[Spatial object tracking data]
==========

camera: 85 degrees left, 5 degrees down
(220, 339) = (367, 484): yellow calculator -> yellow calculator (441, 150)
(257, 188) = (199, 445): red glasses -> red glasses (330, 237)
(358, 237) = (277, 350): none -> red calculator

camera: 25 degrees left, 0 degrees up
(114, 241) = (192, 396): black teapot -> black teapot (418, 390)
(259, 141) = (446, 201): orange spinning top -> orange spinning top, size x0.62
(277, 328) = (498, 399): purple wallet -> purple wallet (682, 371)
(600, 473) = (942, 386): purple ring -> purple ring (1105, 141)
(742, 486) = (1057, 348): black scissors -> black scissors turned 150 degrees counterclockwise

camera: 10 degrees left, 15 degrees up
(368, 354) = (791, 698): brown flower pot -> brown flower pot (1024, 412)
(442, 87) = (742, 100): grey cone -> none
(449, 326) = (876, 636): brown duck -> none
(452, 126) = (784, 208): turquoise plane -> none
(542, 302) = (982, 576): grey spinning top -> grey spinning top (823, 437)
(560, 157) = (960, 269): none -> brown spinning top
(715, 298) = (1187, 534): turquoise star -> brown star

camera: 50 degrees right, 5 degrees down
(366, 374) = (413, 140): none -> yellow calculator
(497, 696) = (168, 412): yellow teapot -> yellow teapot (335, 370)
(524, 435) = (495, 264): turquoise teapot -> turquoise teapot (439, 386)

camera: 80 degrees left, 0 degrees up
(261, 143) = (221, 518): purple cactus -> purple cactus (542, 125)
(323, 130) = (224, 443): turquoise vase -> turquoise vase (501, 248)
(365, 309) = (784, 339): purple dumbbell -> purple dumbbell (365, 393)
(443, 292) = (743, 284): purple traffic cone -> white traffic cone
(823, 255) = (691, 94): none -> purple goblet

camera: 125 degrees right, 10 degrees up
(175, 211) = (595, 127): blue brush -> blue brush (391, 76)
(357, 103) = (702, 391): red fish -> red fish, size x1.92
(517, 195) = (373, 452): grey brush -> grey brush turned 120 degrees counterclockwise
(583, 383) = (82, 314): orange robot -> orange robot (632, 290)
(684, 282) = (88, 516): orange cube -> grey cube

==========

EXERCISE: Set down the records again without altering a word.

RESPONSE:
camera: 85 degrees left, 5 degrees down
(220, 339) = (367, 484): yellow calculator -> yellow calculator (441, 150)
(257, 188) = (199, 445): red glasses -> red glasses (330, 237)
(358, 237) = (277, 350): none -> red calculator

camera: 25 degrees left, 0 degrees up
(114, 241) = (192, 396): black teapot -> black teapot (418, 390)
(259, 141) = (446, 201): orange spinning top -> orange spinning top, size x0.62
(277, 328) = (498, 399): purple wallet -> purple wallet (682, 371)
(600, 473) = (942, 386): purple ring -> purple ring (1105, 141)
(742, 486) = (1057, 348): black scissors -> black scissors turned 150 degrees counterclockwise

camera: 10 degrees left, 15 degrees up
(368, 354) = (791, 698): brown flower pot -> brown flower pot (1024, 412)
(442, 87) = (742, 100): grey cone -> none
(449, 326) = (876, 636): brown duck -> none
(452, 126) = (784, 208): turquoise plane -> none
(542, 302) = (982, 576): grey spinning top -> grey spinning top (823, 437)
(560, 157) = (960, 269): none -> brown spinning top
(715, 298) = (1187, 534): turquoise star -> brown star

camera: 50 degrees right, 5 degrees down
(366, 374) = (413, 140): none -> yellow calculator
(497, 696) = (168, 412): yellow teapot -> yellow teapot (335, 370)
(524, 435) = (495, 264): turquoise teapot -> turquoise teapot (439, 386)

camera: 80 degrees left, 0 degrees up
(261, 143) = (221, 518): purple cactus -> purple cactus (542, 125)
(323, 130) = (224, 443): turquoise vase -> turquoise vase (501, 248)
(365, 309) = (784, 339): purple dumbbell -> purple dumbbell (365, 393)
(443, 292) = (743, 284): purple traffic cone -> white traffic cone
(823, 255) = (691, 94): none -> purple goblet

camera: 125 degrees right, 10 degrees up
(175, 211) = (595, 127): blue brush -> blue brush (391, 76)
(357, 103) = (702, 391): red fish -> red fish, size x1.92
(517, 195) = (373, 452): grey brush -> grey brush turned 120 degrees counterclockwise
(583, 383) = (82, 314): orange robot -> orange robot (632, 290)
(684, 282) = (88, 516): orange cube -> grey cube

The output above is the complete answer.